◆ Goal of the exercise: Pictures aside, restate the records below exactly as written.

▬▬▬▬▬▬

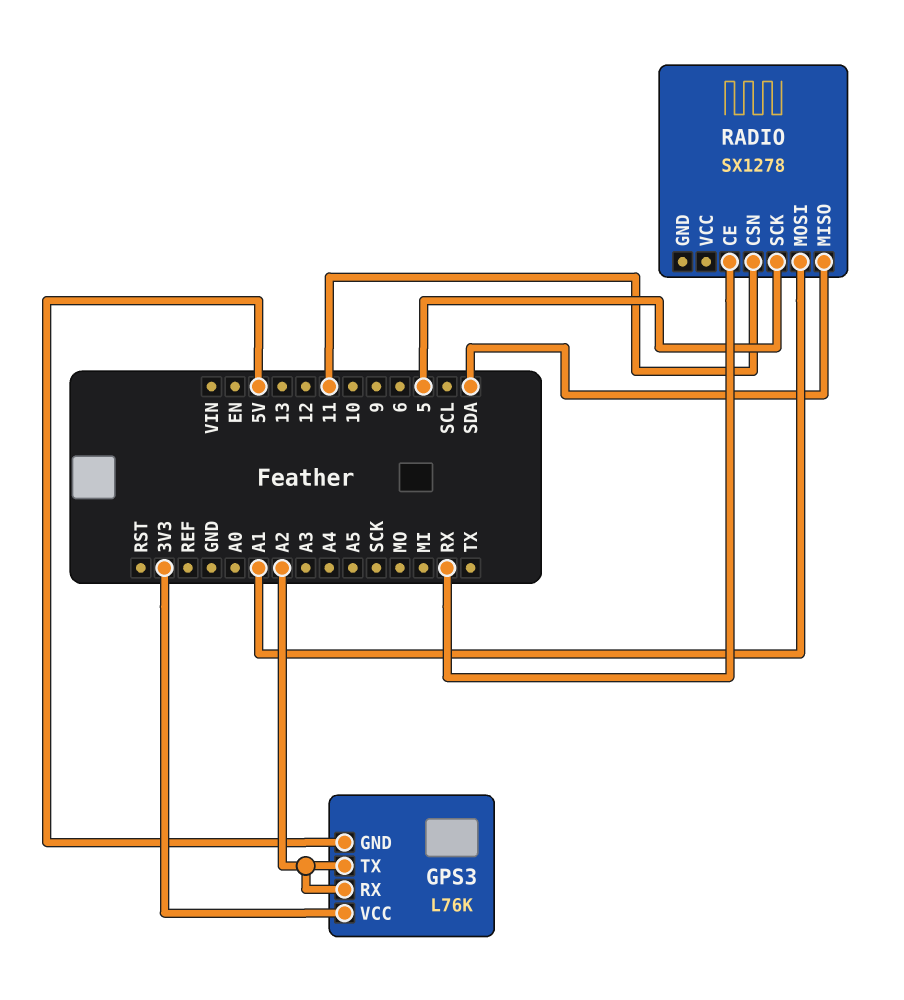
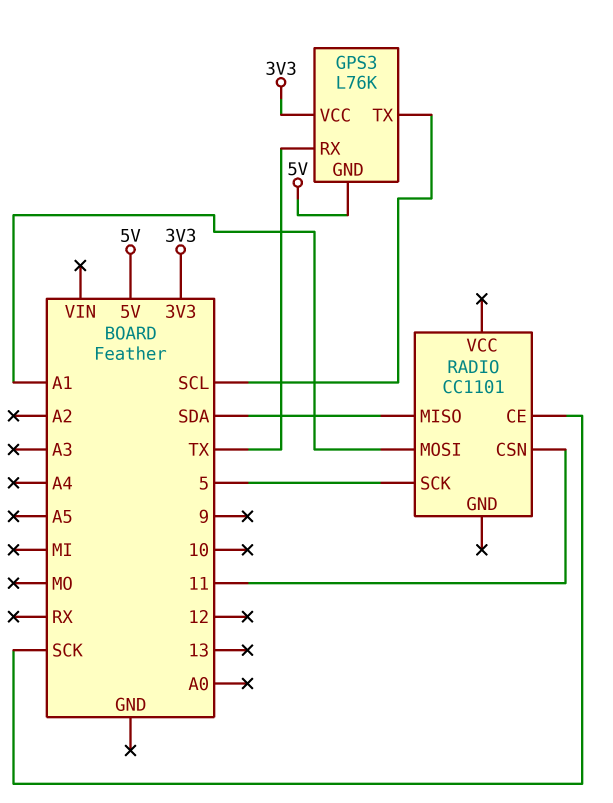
GPS3 pin RX: A2 -> TX
GPS3 pin TX: A2 -> SCL
RADIO: SX1278 -> CC1101
RADIO pin CE: RX -> SCK

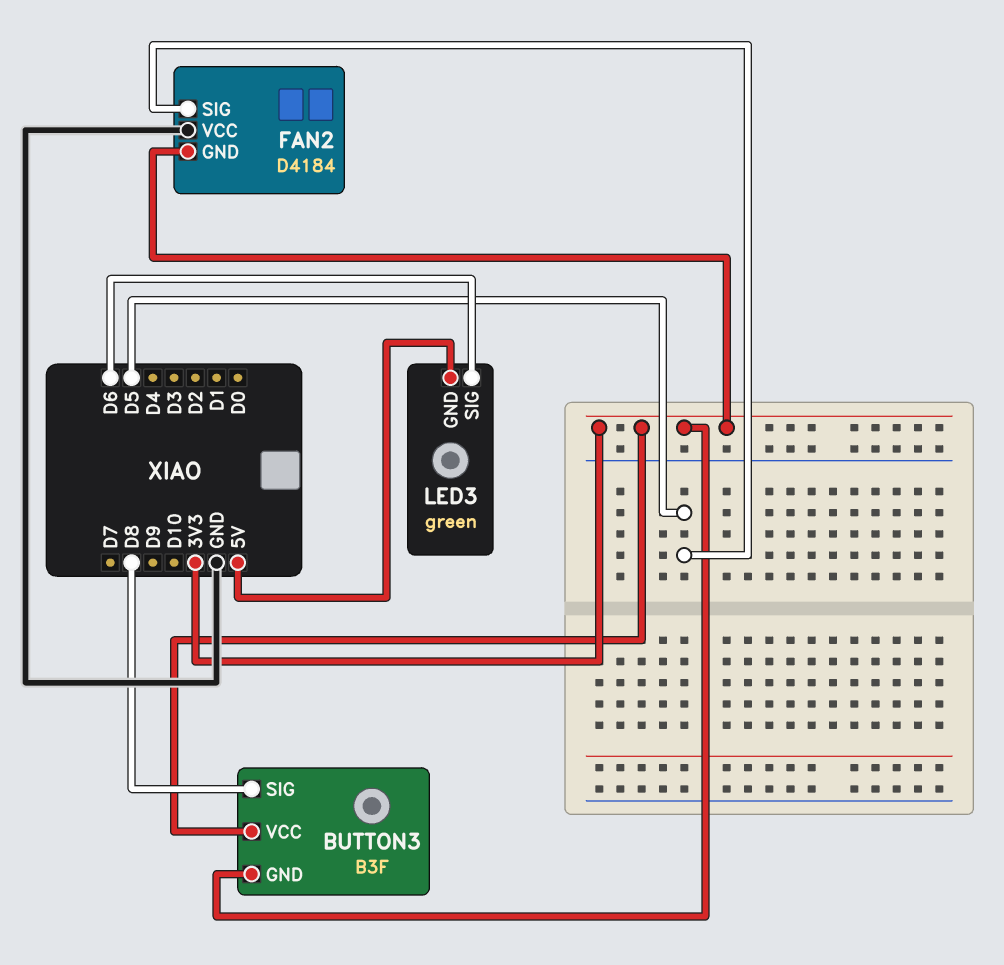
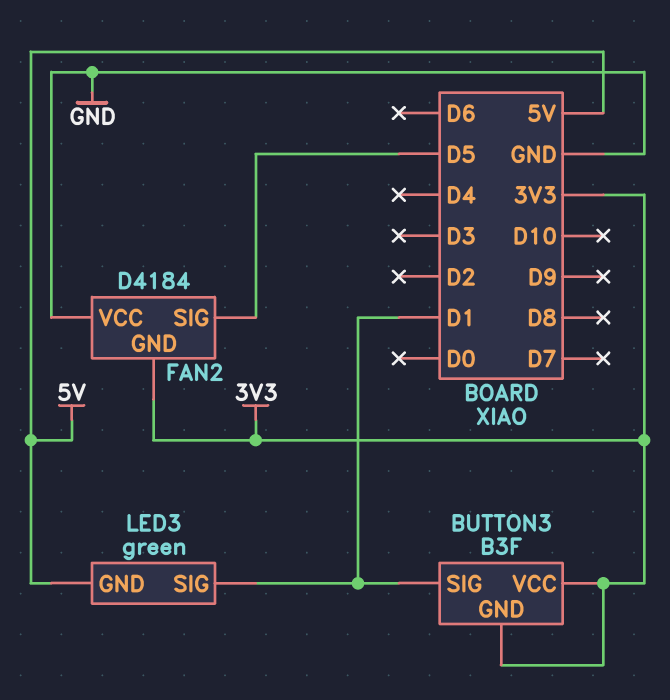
BUTTON3 pin SIG: D8 -> D1
LED3 pin SIG: D6 -> D1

▬▬▬▬▬▬

◆ Result for this task:
GPS3 pin RX: A2 -> TX
GPS3 pin TX: A2 -> SCL
RADIO: SX1278 -> CC1101
RADIO pin CE: RX -> SCK

BUTTON3 pin SIG: D8 -> D1
LED3 pin SIG: D6 -> D1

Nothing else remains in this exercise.